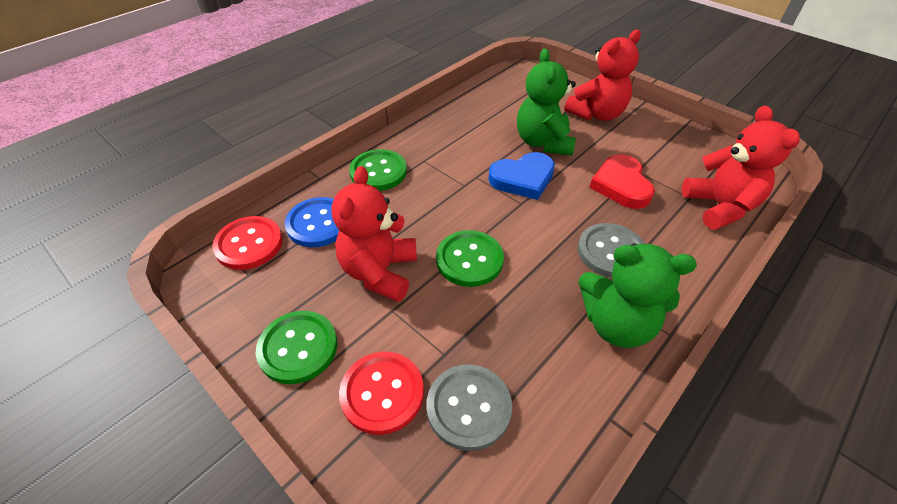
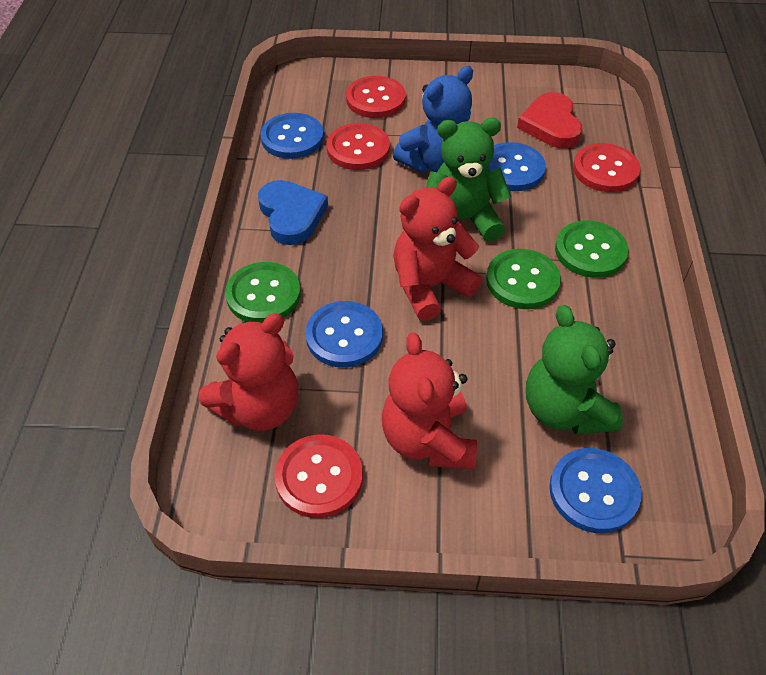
blue button: 1 -> 4
blue teddy bear: 0 -> 1
grey button: 2 -> 0
red button: 2 -> 4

Your assignment: Once the pictures are removed, print all the remaining data exactly as it stands.

Finished task:
blue button: 1 -> 4
blue teddy bear: 0 -> 1
grey button: 2 -> 0
red button: 2 -> 4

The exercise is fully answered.